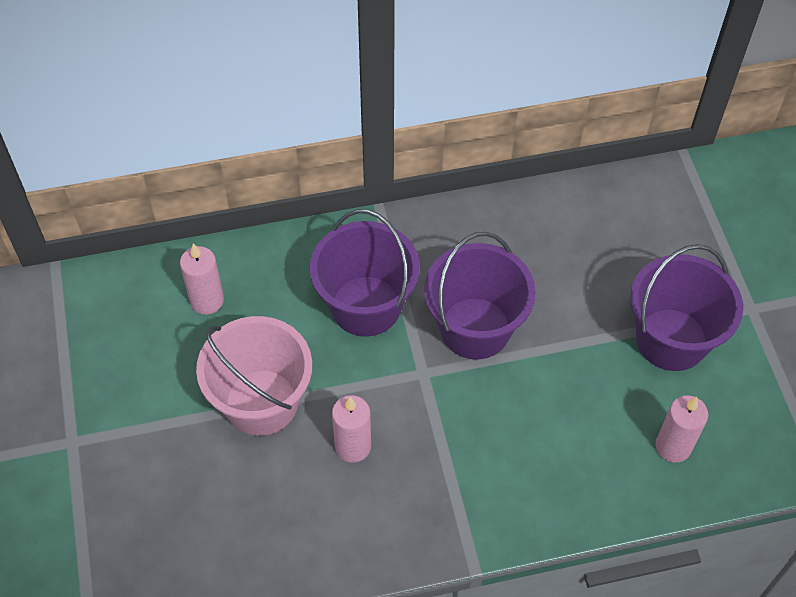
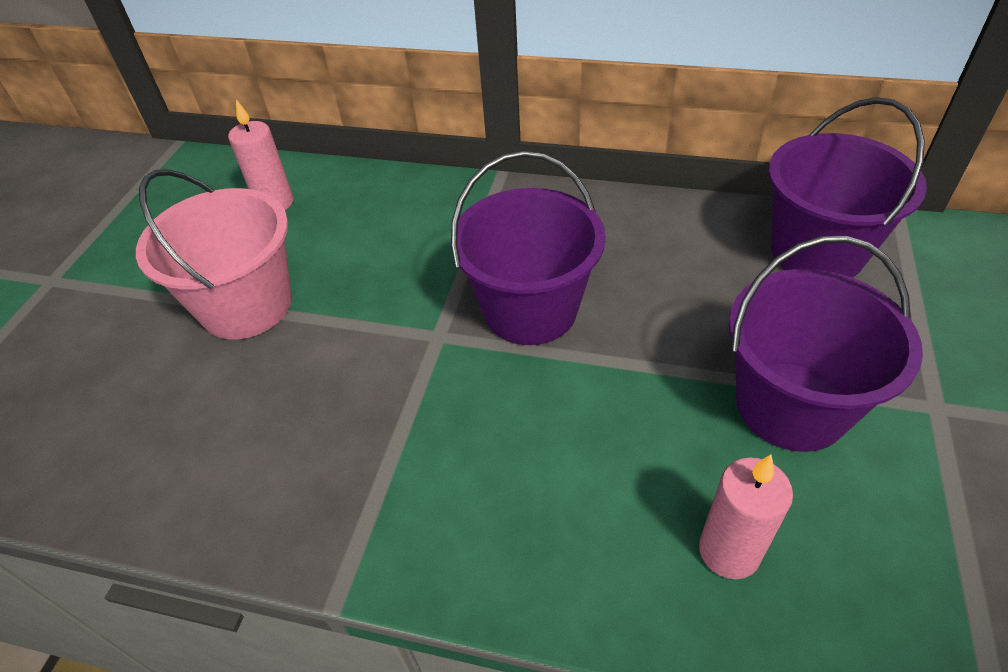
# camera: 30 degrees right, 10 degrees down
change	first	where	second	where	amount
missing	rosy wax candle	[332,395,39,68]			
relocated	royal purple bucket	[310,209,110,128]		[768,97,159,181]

◇ ◇ ◇ ◇ ◇ ◇ ◇

**What is required**
Write out the data word for word. Any picture is to be skipped.

**Response to the task**
# camera: 30 degrees right, 10 degrees down
change	first	where	second	where	amount
missing	rosy wax candle	[332,395,39,68]			
relocated	royal purple bucket	[310,209,110,128]		[768,97,159,181]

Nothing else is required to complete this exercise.